* _Collected material_:

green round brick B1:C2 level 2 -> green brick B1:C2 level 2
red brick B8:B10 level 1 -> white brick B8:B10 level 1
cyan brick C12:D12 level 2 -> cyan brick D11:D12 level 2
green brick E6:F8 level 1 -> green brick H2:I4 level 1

* _Instructions for the task_: Restate the tail of the listing word for word, beginning at the line containing "cyan brick C12:D12".

* _Solved exercise_:
cyan brick C12:D12 level 2 -> cyan brick D11:D12 level 2
green brick E6:F8 level 1 -> green brick H2:I4 level 1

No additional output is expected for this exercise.